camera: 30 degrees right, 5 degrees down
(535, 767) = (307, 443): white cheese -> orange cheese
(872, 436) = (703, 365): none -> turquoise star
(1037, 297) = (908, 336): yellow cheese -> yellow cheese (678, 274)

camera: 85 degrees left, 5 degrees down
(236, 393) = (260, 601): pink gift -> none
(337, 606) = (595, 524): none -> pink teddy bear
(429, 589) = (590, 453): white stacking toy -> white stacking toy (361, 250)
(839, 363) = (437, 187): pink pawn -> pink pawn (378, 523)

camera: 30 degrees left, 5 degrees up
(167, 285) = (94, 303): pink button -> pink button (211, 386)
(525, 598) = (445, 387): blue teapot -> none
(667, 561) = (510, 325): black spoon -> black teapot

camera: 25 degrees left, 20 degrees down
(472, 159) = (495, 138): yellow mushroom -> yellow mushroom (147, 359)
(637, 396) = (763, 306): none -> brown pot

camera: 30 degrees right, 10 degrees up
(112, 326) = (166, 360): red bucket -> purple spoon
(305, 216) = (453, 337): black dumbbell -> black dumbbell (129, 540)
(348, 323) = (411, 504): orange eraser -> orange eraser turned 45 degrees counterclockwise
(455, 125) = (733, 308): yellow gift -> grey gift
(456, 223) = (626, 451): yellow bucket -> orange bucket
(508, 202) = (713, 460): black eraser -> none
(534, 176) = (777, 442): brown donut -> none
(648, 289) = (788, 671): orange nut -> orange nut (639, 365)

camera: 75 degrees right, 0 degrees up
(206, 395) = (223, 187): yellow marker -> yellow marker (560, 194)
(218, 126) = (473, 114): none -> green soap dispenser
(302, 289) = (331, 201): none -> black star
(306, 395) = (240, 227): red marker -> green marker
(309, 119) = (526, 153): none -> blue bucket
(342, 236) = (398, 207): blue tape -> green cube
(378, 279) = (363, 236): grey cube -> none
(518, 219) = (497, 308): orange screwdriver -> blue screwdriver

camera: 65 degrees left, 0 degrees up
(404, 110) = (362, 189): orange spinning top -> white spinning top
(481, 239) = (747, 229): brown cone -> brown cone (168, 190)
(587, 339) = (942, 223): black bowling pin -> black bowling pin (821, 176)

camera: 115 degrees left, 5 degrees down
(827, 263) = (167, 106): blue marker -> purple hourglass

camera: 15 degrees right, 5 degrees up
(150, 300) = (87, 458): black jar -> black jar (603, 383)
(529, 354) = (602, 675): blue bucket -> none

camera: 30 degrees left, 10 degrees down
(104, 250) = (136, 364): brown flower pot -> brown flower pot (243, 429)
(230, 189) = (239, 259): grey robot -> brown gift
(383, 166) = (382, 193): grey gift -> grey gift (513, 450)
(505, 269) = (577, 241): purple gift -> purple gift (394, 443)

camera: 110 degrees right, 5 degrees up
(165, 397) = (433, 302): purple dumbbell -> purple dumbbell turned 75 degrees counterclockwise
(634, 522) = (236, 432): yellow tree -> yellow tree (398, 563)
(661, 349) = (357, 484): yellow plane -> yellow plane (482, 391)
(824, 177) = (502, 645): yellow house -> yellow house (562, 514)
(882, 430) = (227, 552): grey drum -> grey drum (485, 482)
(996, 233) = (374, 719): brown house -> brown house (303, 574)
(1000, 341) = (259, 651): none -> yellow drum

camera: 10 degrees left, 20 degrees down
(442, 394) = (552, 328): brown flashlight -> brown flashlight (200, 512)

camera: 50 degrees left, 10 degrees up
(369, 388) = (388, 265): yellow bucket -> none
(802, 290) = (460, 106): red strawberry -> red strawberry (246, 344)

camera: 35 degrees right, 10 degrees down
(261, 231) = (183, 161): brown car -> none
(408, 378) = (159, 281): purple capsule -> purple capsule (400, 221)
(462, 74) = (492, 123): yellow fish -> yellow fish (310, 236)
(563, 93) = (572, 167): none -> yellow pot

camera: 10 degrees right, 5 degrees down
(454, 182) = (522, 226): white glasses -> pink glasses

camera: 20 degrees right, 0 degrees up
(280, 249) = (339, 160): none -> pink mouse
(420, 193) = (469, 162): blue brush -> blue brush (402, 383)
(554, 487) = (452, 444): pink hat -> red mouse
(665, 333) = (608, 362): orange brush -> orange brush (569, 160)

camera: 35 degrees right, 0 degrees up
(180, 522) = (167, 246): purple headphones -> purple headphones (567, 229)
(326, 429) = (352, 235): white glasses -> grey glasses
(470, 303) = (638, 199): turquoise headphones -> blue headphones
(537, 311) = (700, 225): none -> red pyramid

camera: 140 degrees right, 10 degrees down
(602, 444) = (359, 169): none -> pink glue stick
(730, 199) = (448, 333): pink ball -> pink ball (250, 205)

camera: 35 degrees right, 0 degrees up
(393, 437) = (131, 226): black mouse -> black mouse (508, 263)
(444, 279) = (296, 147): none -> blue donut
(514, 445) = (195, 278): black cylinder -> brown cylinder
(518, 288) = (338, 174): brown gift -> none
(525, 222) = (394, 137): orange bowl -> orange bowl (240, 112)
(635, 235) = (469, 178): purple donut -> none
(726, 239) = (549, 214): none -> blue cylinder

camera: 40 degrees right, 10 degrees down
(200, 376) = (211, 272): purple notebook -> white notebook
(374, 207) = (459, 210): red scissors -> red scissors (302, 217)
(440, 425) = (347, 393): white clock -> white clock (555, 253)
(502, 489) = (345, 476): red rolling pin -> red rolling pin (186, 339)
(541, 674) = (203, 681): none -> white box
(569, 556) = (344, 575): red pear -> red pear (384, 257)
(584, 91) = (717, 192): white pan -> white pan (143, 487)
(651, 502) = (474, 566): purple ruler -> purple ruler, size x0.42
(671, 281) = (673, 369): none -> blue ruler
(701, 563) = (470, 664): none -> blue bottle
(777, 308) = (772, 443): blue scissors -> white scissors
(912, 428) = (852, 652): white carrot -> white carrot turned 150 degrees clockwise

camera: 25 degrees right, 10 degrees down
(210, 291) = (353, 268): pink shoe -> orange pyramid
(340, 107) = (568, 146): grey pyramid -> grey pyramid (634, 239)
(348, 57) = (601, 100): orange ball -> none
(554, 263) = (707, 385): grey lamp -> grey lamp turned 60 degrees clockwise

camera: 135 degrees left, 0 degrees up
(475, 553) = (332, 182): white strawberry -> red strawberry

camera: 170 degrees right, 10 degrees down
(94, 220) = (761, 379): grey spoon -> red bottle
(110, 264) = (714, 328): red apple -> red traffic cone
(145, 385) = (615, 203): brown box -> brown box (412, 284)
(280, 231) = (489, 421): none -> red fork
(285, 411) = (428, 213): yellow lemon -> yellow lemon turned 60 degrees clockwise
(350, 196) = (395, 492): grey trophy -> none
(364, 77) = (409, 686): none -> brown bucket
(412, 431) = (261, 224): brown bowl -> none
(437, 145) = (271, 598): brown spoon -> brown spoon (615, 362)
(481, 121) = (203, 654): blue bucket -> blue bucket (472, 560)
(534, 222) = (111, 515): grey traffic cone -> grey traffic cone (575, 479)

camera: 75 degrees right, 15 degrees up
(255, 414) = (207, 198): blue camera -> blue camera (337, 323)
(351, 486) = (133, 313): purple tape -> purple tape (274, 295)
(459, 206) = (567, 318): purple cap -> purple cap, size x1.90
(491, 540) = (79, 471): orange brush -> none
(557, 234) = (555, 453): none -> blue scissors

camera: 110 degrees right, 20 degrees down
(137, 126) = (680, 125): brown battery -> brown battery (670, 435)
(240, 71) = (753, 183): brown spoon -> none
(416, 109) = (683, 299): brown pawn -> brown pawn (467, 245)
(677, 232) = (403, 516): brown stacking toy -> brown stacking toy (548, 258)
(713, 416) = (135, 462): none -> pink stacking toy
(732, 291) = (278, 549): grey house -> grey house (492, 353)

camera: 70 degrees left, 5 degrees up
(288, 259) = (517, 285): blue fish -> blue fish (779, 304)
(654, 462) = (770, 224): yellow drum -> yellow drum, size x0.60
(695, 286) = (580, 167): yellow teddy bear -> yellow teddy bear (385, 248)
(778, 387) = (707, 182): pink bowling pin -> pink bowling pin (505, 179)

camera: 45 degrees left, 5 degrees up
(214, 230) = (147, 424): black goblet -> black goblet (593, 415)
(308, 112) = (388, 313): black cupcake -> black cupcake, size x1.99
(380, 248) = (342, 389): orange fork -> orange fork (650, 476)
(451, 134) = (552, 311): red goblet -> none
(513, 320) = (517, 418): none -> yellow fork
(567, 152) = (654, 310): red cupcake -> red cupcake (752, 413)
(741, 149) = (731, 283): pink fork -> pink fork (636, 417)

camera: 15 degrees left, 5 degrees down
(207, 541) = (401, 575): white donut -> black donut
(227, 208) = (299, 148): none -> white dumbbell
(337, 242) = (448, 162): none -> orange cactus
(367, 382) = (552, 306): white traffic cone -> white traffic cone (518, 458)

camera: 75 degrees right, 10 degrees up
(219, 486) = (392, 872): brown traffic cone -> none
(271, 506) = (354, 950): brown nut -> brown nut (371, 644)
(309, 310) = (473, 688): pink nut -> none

• [Exercise objective]
Word for word, restate the lines of the data above that fall between the line holding "camera: 170 degrees right, 10 degrees down" and the line holding "(364, 77) = (409, 686): none -> brown bucket", inclusive, and no other lines.

• [Response]
camera: 170 degrees right, 10 degrees down
(94, 220) = (761, 379): grey spoon -> red bottle
(110, 264) = (714, 328): red apple -> red traffic cone
(145, 385) = (615, 203): brown box -> brown box (412, 284)
(280, 231) = (489, 421): none -> red fork
(285, 411) = (428, 213): yellow lemon -> yellow lemon turned 60 degrees clockwise
(350, 196) = (395, 492): grey trophy -> none
(364, 77) = (409, 686): none -> brown bucket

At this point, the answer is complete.